EXERCISE PROMPT: Pull out each line of the listing below that contains the string "kern", and copy those lines.

DATASET EXCERPTS:
- - -
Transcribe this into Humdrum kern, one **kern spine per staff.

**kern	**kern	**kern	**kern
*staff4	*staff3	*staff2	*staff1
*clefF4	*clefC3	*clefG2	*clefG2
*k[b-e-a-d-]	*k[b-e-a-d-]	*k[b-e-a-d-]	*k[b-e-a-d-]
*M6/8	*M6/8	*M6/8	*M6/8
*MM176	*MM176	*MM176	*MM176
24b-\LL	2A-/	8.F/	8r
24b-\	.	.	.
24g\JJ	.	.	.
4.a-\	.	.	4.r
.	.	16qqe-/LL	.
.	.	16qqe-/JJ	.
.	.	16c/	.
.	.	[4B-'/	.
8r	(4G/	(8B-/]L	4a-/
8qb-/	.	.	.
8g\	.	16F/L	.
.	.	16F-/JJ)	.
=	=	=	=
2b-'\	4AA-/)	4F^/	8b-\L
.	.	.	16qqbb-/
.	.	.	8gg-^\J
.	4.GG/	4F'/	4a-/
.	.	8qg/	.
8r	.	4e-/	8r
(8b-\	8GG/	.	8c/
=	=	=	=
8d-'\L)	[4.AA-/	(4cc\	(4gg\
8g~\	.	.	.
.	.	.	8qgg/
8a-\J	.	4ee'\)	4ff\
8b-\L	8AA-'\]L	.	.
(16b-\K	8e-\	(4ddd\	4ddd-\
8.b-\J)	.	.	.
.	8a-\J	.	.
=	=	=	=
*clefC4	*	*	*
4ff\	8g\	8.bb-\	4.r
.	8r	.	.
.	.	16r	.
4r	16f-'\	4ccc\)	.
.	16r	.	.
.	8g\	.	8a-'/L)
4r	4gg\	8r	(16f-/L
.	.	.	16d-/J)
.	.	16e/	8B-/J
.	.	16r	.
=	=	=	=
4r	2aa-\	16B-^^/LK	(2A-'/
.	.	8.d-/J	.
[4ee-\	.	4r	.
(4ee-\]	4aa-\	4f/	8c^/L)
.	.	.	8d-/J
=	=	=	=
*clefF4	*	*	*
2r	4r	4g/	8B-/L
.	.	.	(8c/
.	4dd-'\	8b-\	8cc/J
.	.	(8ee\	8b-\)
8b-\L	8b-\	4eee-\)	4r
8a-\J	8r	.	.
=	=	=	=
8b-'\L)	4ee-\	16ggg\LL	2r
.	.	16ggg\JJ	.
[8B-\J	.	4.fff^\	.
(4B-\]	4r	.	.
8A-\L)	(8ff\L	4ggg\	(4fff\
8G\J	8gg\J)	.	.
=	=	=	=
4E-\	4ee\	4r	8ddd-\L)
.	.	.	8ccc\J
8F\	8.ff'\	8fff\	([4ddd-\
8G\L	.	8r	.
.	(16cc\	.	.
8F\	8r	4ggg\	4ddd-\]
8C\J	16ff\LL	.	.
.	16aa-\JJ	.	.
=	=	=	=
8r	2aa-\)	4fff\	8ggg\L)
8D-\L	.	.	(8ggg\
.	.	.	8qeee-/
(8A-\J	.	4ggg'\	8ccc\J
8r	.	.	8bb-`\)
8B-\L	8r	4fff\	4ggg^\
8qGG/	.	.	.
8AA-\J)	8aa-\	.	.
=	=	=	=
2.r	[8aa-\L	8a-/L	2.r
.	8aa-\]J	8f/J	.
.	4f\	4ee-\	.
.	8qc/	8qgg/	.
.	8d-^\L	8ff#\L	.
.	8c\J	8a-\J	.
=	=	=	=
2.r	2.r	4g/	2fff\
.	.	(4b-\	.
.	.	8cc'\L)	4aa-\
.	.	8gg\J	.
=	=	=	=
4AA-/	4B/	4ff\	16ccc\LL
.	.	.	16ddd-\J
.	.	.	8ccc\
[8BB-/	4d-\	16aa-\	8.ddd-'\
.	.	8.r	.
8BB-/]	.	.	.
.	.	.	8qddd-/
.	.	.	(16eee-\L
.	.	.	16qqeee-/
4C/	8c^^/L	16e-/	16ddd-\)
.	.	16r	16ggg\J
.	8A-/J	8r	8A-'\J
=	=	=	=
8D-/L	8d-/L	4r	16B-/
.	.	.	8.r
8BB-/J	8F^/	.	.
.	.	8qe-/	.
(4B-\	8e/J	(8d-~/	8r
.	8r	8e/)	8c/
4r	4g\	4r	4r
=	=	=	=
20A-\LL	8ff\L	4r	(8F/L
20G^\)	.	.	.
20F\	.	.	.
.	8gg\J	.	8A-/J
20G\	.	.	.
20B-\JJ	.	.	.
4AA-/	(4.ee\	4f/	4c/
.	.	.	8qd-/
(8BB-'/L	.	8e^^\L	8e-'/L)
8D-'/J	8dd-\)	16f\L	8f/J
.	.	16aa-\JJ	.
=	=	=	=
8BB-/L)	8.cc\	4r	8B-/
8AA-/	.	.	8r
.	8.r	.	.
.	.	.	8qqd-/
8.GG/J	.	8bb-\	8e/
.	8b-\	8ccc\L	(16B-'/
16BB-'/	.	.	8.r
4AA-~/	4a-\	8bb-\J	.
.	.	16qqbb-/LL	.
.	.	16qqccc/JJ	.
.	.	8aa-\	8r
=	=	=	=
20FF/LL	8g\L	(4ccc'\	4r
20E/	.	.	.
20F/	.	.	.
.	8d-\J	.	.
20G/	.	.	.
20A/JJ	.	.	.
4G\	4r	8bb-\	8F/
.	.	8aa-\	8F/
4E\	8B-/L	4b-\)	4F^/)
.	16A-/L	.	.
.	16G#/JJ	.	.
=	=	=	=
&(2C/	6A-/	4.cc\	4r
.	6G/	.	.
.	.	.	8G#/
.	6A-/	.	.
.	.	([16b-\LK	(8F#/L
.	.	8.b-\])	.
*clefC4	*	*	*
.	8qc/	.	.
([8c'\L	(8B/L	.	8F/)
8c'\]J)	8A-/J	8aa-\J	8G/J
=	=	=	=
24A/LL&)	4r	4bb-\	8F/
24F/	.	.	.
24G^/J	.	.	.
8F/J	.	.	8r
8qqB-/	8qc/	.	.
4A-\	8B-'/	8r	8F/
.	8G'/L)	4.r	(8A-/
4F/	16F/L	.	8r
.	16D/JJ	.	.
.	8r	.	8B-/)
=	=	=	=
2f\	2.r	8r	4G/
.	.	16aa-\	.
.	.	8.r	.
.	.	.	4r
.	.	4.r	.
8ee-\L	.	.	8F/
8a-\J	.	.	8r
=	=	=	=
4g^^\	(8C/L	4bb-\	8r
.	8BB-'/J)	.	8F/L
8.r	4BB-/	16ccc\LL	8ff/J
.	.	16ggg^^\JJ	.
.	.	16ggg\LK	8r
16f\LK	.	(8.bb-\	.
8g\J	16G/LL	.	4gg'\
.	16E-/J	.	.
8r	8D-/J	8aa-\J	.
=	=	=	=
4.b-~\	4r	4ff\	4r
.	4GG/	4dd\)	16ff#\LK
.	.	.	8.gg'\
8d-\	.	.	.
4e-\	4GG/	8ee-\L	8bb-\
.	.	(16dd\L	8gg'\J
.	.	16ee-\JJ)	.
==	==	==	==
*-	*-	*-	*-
- - -
SOLUTION TO THIS EXERCISE:
Transcribe this into Humdrum kern, one **kern spine per staff.
**kern	**kern	**kern	**kern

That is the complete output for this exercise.